Task requirements: First find the line with "153 525 226>" in the entries below, then set down exactly every line through the line with "175 662 207>", that line included.

Exercise data:
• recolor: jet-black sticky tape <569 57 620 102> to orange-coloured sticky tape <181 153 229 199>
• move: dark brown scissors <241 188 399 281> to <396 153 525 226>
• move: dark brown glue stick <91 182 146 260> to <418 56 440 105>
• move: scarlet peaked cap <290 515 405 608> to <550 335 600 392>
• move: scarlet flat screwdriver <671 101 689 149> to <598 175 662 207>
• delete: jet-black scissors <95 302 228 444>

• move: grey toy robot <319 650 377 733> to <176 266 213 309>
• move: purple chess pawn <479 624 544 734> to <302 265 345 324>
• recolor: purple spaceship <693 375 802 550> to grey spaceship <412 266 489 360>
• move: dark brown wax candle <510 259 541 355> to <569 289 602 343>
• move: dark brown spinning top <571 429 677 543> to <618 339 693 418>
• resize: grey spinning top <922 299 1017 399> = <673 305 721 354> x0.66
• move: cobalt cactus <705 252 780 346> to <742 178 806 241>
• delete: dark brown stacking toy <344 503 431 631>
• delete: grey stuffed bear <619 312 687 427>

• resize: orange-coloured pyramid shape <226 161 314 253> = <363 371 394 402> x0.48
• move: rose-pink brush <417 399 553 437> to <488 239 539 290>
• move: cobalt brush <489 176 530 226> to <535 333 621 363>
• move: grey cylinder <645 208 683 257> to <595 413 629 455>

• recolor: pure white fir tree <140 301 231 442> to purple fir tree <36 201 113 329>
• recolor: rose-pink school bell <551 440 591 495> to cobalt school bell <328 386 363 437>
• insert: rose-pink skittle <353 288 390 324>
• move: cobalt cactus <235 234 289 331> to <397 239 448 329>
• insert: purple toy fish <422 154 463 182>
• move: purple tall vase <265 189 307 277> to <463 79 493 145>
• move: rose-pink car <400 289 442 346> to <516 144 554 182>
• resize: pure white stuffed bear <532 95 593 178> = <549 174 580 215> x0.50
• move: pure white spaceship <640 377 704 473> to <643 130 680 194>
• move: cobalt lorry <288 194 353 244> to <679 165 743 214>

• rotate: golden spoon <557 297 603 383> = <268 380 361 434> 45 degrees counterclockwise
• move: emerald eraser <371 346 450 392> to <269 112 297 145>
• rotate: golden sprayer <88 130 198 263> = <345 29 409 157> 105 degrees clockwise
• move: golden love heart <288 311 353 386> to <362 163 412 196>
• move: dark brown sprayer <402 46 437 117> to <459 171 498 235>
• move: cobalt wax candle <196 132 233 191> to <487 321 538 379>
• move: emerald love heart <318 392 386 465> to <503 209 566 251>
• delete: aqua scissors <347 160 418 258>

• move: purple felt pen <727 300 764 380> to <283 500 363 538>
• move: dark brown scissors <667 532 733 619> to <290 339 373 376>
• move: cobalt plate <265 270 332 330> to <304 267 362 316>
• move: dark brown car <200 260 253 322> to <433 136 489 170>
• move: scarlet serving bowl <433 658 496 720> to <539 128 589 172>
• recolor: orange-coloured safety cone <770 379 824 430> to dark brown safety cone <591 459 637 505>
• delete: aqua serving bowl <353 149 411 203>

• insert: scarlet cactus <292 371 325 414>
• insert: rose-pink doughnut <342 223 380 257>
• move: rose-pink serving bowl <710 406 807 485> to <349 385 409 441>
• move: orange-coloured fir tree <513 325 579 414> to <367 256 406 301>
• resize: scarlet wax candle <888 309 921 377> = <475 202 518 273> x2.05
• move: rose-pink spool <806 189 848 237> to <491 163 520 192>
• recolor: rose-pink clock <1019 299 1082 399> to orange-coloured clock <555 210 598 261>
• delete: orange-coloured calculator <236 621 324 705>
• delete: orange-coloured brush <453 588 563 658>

Answer for this exercise:
• move: dark brown scissors <241 188 399 281> to <396 153 525 226>
• move: dark brown glue stick <91 182 146 260> to <418 56 440 105>
• move: scarlet peaked cap <290 515 405 608> to <550 335 600 392>
• move: scarlet flat screwdriver <671 101 689 149> to <598 175 662 207>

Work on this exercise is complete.